### WHAT NEEDS TO BE DONE
Go through the material and copy each line in which the word "COIL" shows up.
::: MATERIALS PROVIDED :::
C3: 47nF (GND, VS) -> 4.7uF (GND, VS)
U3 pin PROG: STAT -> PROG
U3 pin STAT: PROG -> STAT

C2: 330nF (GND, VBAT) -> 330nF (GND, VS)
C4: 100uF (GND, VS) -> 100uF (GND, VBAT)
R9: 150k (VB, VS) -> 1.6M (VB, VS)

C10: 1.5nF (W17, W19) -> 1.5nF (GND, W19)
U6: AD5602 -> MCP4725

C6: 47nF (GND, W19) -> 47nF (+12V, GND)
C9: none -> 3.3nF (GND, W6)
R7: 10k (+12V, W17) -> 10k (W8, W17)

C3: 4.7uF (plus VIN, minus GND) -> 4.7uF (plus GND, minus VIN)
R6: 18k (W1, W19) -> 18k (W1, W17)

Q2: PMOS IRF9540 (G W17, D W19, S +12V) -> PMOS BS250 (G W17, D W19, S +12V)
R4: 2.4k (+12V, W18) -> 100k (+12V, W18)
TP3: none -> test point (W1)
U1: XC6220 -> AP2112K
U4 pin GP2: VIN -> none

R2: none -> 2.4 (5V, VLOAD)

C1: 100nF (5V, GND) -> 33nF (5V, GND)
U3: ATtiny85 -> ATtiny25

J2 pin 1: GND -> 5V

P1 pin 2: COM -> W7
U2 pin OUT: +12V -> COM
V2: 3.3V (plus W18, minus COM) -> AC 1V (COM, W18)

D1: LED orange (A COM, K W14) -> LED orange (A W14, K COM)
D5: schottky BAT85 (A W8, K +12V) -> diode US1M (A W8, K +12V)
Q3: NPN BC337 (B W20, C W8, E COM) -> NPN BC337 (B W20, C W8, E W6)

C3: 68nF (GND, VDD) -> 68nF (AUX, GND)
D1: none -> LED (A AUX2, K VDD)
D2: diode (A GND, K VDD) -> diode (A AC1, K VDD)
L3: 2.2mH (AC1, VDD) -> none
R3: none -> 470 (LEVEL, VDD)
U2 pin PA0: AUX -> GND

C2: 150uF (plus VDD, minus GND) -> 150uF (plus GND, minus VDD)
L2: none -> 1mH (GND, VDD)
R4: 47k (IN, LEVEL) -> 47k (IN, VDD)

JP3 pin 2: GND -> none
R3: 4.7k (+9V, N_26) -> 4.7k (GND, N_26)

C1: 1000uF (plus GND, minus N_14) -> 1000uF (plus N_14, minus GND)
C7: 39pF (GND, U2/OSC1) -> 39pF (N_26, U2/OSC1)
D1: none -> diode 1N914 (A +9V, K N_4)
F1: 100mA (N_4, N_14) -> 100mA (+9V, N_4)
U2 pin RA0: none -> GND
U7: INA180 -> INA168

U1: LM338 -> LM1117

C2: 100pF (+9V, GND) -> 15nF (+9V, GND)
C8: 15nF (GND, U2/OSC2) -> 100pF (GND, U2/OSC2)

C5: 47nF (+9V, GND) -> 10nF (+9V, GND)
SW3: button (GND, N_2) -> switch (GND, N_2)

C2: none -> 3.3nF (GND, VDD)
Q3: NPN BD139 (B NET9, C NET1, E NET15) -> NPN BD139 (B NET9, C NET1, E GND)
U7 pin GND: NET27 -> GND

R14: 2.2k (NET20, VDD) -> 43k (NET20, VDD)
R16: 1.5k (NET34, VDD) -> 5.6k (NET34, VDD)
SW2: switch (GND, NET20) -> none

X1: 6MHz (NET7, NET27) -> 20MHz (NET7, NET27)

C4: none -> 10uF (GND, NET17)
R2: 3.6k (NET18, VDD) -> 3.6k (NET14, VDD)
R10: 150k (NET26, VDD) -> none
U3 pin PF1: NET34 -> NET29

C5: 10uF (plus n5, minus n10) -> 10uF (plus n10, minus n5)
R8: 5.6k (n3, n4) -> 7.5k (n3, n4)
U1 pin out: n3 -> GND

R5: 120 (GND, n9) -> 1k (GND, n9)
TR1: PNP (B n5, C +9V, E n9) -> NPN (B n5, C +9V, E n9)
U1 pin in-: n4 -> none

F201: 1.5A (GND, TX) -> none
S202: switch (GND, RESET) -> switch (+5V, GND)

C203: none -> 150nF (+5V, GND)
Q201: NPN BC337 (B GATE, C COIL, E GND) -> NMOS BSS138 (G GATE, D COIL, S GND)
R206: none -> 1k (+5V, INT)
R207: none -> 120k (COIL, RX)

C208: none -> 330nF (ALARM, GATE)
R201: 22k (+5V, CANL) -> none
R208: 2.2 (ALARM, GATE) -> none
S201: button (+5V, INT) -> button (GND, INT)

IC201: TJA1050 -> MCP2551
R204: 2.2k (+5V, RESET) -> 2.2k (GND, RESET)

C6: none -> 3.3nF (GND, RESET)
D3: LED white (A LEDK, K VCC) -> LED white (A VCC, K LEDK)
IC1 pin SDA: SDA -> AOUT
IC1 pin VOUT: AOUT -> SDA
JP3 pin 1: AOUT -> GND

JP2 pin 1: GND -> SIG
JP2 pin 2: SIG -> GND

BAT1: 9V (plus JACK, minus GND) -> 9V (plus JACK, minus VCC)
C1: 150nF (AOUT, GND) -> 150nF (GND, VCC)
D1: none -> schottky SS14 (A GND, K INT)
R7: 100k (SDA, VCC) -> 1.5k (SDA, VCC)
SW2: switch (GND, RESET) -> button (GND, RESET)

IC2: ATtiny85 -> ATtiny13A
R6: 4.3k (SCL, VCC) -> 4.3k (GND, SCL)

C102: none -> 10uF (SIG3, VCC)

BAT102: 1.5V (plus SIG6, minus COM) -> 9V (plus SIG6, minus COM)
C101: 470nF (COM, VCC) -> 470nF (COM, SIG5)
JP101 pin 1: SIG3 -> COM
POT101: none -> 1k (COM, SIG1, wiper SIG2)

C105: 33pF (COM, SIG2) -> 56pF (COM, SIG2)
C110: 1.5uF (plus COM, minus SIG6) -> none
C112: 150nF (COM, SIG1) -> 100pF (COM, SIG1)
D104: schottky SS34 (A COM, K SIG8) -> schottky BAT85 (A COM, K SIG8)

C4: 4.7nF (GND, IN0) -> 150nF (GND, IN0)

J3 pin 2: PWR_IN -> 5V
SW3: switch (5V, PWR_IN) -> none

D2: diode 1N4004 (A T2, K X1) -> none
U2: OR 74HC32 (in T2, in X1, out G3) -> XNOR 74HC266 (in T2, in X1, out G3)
:::
### SOLUTION
Q201: NPN BC337 (B GATE, C COIL, E GND) -> NMOS BSS138 (G GATE, D COIL, S GND)
R207: none -> 120k (COIL, RX)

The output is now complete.